- **What the task requires**: Among the entries below, find every line that contains the string "none", then copy it.

- **Records for this task**:
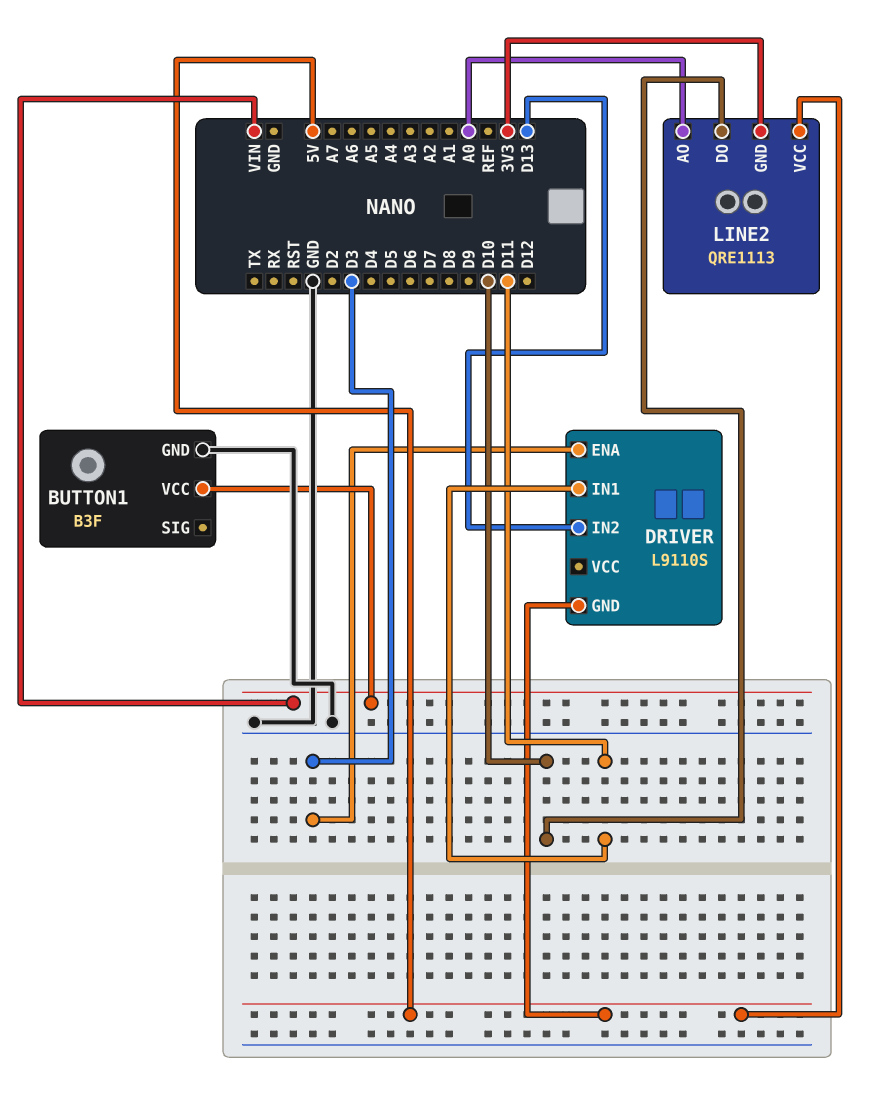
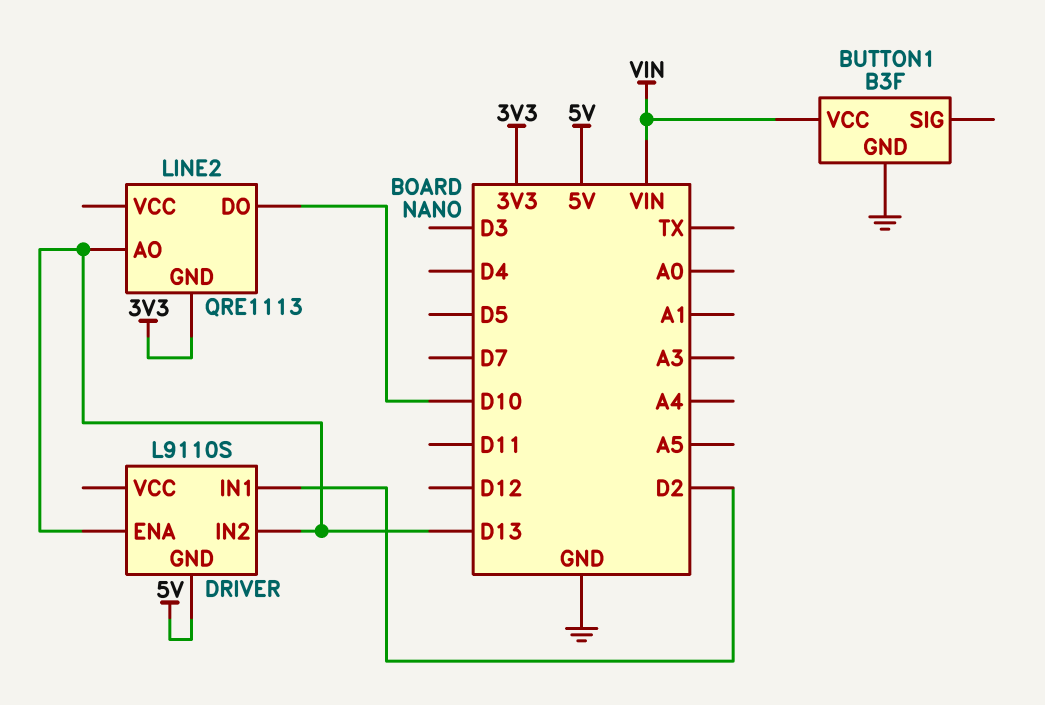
DRIVER pin ENA: D3 -> D13
DRIVER pin IN1: D11 -> D2
LINE2 pin AO: A0 -> D13
LINE2 pin VCC: 5V -> none

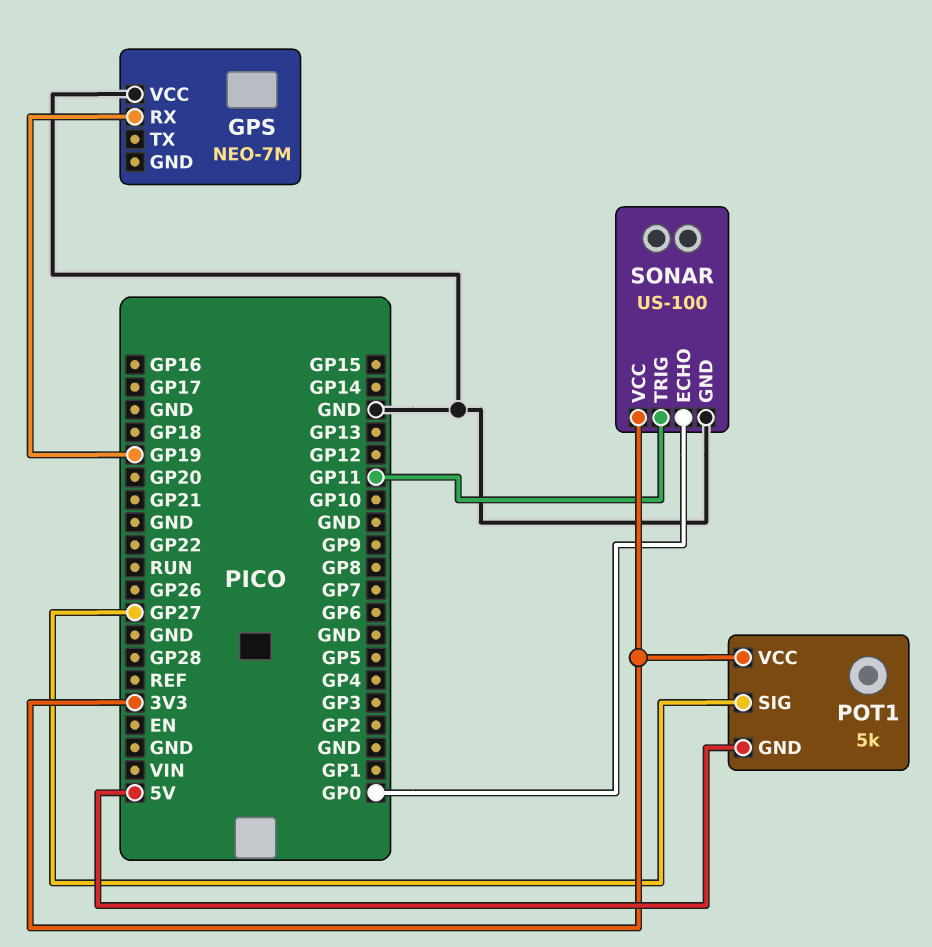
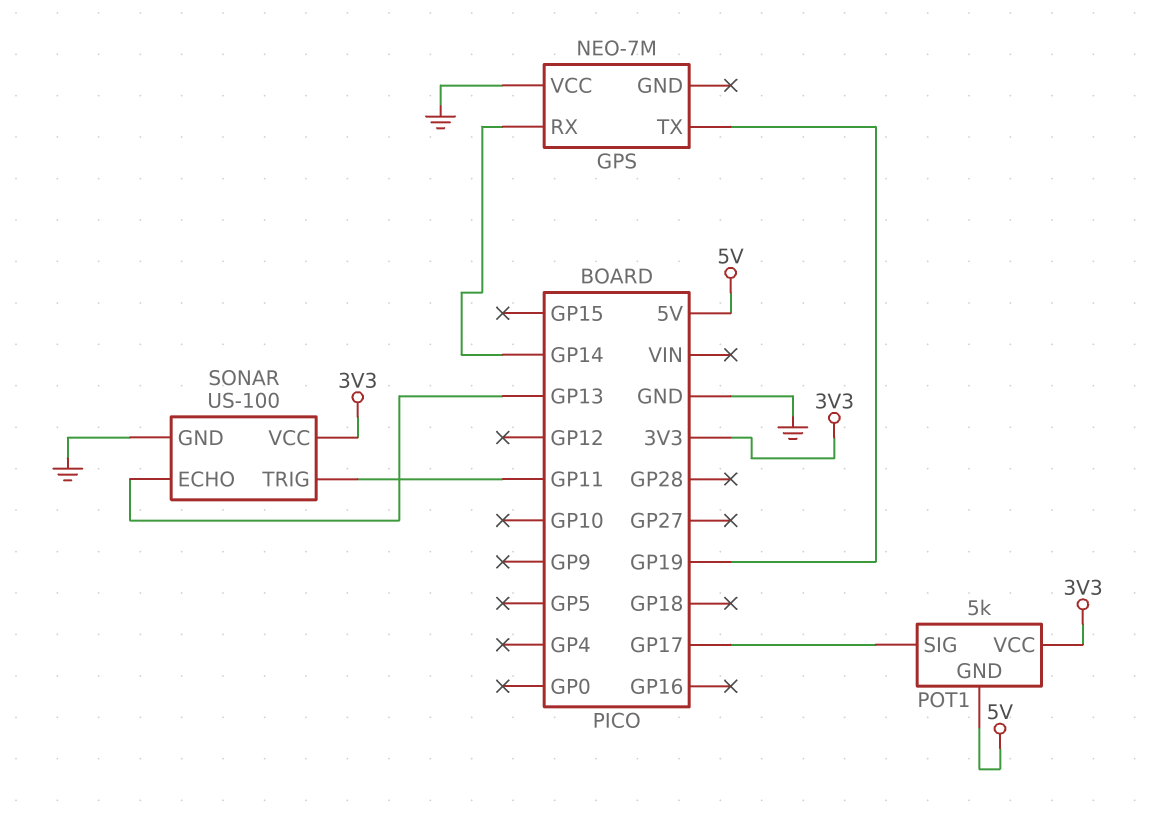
GPS pin RX: GP19 -> GP14
GPS pin TX: none -> GP19
POT1 pin SIG: GP27 -> GP17
SONAR pin ECHO: GP0 -> GP13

- **Exercise answer**:
LINE2 pin VCC: 5V -> none
GPS pin TX: none -> GP19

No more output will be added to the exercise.